### [Supplied entries]
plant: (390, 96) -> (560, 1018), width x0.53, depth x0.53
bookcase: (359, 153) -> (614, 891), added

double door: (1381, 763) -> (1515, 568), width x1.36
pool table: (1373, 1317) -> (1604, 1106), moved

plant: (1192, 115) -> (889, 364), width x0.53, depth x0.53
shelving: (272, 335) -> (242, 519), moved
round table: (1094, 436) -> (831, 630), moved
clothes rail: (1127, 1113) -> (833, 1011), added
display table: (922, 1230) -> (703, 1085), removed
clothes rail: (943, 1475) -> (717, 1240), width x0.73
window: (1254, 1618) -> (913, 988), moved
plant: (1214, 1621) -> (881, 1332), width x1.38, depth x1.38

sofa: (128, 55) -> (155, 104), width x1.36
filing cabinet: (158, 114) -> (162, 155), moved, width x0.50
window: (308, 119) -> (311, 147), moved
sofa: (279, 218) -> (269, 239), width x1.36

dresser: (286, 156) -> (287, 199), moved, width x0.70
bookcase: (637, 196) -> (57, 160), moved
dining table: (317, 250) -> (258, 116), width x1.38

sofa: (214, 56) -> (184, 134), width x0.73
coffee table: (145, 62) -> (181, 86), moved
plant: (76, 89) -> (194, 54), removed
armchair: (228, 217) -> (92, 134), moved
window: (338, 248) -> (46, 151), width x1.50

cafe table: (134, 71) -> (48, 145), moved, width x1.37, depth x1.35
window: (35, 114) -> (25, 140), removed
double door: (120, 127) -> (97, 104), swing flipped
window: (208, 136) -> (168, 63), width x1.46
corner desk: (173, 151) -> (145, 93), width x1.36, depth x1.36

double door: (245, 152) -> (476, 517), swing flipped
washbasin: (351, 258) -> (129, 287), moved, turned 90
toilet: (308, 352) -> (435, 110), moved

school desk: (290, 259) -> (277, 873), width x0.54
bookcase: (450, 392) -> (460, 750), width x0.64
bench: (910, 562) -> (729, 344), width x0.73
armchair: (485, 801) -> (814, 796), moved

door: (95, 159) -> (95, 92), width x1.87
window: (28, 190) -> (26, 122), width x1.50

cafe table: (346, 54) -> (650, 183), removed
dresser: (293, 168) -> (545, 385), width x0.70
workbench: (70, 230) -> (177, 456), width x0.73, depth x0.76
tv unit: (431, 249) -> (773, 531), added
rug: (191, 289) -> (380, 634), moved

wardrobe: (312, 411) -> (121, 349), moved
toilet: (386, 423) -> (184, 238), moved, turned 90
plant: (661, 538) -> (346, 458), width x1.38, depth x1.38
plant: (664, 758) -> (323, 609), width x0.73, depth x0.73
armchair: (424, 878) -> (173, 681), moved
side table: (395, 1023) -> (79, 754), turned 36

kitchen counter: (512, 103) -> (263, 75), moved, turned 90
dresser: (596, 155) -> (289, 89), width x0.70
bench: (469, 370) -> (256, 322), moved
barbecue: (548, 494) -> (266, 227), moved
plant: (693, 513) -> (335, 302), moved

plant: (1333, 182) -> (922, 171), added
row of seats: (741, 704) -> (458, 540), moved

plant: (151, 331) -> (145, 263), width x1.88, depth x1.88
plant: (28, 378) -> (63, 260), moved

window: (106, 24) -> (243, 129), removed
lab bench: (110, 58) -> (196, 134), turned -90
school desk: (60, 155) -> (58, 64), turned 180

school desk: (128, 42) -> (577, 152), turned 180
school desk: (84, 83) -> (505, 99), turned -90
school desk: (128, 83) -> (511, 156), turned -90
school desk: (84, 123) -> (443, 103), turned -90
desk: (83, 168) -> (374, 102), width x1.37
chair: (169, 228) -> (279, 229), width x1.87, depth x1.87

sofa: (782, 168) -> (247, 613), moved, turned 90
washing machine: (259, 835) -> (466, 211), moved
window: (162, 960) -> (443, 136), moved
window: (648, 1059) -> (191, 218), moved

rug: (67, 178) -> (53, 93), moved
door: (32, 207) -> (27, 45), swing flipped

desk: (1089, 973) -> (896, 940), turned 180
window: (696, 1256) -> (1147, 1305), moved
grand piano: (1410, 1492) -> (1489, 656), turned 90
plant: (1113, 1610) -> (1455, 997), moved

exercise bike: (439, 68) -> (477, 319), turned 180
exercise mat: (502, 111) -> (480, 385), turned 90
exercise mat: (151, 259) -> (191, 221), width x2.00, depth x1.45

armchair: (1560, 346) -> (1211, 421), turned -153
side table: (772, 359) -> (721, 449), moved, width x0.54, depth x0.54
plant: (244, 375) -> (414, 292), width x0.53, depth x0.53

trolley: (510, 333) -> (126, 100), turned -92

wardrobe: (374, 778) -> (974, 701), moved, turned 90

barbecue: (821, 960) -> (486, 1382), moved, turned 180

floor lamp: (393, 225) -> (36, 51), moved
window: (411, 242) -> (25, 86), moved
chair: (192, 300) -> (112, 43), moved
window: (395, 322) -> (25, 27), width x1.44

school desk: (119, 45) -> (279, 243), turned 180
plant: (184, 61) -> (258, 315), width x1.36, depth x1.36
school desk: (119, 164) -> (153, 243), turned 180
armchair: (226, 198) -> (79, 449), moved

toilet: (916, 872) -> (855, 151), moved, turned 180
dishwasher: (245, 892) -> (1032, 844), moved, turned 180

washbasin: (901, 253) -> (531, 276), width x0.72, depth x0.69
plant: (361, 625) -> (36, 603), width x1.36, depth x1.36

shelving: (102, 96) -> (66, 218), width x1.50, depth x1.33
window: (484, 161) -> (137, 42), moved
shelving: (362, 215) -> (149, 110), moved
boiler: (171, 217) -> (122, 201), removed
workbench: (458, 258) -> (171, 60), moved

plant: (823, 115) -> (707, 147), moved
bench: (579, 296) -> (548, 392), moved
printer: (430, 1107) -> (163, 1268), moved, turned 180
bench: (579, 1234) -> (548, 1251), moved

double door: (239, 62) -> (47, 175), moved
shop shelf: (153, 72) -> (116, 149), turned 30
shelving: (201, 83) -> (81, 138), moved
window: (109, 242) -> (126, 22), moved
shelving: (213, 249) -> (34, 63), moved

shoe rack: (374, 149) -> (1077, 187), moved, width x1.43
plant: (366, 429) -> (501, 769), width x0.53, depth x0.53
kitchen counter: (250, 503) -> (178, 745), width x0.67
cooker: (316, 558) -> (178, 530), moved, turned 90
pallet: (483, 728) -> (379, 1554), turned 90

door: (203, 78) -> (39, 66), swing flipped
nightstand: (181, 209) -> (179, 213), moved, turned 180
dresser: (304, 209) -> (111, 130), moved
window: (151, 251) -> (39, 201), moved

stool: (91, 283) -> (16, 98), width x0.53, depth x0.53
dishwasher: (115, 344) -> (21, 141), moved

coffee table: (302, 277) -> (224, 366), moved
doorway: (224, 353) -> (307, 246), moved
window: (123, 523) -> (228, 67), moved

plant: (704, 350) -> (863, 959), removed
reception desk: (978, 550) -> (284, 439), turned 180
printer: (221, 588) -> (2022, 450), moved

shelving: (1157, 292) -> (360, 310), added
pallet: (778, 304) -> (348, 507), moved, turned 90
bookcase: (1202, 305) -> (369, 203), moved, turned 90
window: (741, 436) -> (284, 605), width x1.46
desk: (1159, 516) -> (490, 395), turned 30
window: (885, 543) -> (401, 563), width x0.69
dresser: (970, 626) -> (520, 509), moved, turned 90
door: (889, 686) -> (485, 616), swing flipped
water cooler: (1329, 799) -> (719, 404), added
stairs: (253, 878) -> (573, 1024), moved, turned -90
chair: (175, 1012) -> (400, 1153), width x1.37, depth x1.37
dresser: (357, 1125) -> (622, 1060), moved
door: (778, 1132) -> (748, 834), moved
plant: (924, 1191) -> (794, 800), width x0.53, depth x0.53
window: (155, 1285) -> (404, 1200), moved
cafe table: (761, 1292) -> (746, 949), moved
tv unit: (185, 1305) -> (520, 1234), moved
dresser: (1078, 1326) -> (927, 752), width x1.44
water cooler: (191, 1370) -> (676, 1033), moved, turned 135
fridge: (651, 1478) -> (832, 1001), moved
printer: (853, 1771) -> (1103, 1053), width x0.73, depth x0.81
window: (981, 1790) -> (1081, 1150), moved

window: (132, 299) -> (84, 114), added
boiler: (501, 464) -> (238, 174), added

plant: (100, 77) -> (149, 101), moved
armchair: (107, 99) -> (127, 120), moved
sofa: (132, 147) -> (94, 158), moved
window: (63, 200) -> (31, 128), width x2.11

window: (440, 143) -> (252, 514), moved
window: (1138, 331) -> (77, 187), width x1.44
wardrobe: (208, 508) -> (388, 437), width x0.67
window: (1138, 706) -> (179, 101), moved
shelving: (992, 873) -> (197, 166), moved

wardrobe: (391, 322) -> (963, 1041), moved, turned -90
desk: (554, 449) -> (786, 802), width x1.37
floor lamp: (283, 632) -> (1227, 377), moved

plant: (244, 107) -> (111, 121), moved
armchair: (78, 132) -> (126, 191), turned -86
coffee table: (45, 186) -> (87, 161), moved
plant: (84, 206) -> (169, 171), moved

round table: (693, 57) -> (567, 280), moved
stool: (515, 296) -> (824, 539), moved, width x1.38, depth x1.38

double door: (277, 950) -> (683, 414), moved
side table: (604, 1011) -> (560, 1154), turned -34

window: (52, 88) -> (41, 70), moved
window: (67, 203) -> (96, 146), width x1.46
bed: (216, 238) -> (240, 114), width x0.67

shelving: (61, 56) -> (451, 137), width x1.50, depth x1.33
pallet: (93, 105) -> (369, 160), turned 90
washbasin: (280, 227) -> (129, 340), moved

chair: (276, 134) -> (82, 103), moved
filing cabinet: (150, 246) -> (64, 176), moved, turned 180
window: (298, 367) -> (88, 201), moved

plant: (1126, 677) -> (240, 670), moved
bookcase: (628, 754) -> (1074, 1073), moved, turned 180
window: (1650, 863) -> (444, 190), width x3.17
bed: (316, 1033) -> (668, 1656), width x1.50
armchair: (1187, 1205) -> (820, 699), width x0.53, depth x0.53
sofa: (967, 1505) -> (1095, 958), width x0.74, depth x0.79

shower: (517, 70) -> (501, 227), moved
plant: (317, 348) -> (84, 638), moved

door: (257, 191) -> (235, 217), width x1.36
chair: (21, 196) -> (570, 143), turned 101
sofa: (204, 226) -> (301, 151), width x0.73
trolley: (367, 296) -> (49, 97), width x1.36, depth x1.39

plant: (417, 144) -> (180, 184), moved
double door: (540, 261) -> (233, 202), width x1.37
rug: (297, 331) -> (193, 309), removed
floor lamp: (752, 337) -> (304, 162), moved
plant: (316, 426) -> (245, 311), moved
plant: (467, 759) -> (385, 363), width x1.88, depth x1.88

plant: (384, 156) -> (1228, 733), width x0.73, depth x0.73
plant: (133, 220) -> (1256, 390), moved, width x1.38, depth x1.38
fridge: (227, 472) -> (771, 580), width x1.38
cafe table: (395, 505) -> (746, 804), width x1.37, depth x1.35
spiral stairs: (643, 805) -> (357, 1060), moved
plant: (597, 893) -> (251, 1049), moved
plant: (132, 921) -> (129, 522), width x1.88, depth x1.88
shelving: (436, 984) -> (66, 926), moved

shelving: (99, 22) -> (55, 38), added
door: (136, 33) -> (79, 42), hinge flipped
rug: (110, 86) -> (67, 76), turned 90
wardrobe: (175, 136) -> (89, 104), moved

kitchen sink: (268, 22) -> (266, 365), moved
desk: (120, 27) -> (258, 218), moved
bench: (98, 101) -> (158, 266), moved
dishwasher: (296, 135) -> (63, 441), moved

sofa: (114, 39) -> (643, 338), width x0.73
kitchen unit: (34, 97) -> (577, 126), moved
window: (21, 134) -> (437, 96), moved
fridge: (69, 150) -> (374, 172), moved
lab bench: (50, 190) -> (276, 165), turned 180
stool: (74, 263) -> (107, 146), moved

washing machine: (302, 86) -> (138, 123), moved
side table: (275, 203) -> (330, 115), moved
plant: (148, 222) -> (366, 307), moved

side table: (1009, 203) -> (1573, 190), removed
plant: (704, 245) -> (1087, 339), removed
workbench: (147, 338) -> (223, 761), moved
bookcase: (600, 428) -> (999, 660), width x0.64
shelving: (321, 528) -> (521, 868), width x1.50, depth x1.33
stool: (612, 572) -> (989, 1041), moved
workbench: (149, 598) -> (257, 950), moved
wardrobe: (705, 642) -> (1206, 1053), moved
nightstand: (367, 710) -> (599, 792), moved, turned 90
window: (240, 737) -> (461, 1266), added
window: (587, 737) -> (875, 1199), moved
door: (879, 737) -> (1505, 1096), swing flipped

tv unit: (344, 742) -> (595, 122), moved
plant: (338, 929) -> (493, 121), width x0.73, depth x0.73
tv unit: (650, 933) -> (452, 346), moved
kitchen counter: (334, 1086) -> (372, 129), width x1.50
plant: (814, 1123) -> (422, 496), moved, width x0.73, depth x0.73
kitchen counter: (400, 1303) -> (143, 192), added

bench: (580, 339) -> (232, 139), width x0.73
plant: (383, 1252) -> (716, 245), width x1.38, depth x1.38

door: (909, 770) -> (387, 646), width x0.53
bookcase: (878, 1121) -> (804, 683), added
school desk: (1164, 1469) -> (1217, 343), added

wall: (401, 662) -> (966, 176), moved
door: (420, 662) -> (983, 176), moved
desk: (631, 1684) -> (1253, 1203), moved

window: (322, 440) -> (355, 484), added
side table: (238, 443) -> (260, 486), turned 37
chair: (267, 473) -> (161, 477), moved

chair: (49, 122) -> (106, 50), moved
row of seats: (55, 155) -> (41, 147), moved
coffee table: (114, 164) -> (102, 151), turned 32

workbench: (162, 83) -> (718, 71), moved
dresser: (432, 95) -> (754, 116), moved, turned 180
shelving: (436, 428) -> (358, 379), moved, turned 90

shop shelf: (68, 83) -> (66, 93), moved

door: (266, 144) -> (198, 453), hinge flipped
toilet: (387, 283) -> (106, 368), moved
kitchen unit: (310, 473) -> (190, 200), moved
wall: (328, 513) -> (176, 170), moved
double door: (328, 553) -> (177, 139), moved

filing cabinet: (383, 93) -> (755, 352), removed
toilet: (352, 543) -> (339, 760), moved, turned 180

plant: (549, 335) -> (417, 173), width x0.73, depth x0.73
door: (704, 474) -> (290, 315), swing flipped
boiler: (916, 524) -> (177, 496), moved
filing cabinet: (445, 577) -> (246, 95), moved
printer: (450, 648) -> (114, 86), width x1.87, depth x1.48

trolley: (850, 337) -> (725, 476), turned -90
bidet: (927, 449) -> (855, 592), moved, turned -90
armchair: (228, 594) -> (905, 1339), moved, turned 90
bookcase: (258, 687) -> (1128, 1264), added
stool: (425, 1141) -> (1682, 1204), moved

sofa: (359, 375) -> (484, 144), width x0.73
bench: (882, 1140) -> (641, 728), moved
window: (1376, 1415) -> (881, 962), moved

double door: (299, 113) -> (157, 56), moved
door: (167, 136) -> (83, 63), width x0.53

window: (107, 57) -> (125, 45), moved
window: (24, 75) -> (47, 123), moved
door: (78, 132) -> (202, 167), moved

### [Problem statement]
Could you filter the material above and copy each line that holds the word "barbecue"?

### [Result for this task]
barbecue: (548, 494) -> (266, 227), moved
barbecue: (821, 960) -> (486, 1382), moved, turned 180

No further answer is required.